§ INPUT FOR THIS TASK:
Content starts

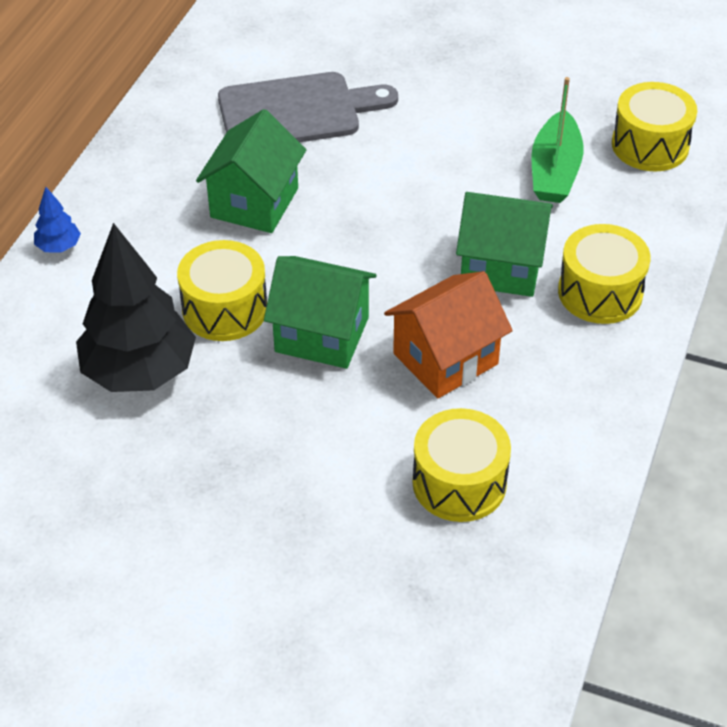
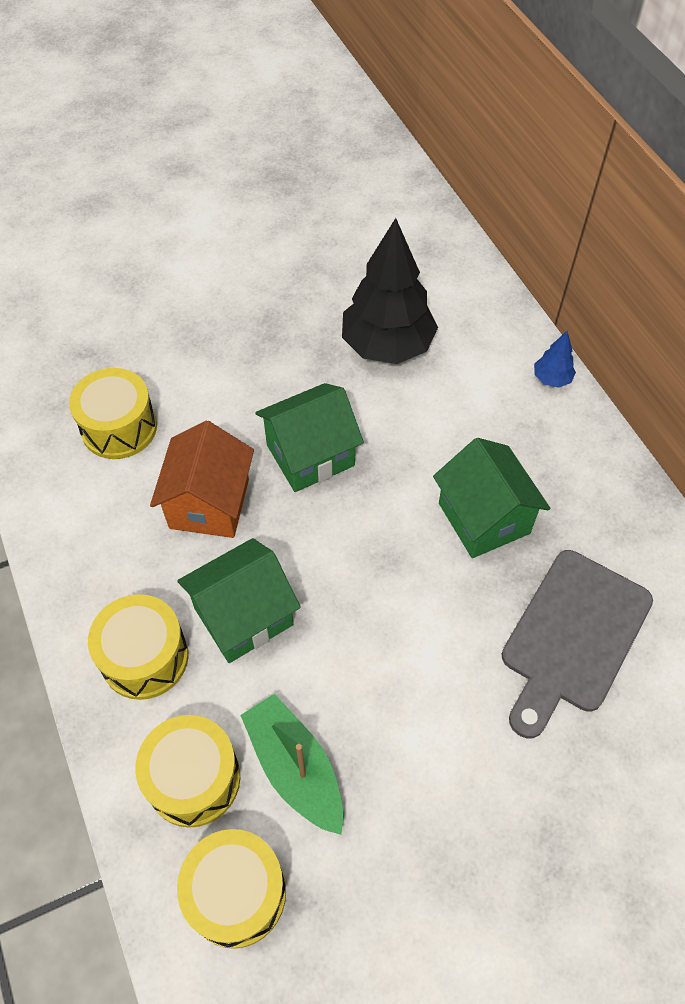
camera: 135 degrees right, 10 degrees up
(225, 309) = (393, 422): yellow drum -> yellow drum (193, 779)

Content ends
Content starts

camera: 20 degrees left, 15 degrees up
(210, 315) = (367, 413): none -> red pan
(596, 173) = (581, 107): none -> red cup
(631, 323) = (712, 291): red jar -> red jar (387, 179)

Content ends

§ WHAT TO WORK ON: A word-for-word copy of the lines above from the one with "camera: 135 degrees right, 10 degrees up" through the one with "(225, 309) = (393, 422): yellow", inclusive, is the only output wanted.

§ FINISHED EXERCISE:
camera: 135 degrees right, 10 degrees up
(225, 309) = (393, 422): yellow drum -> yellow drum (193, 779)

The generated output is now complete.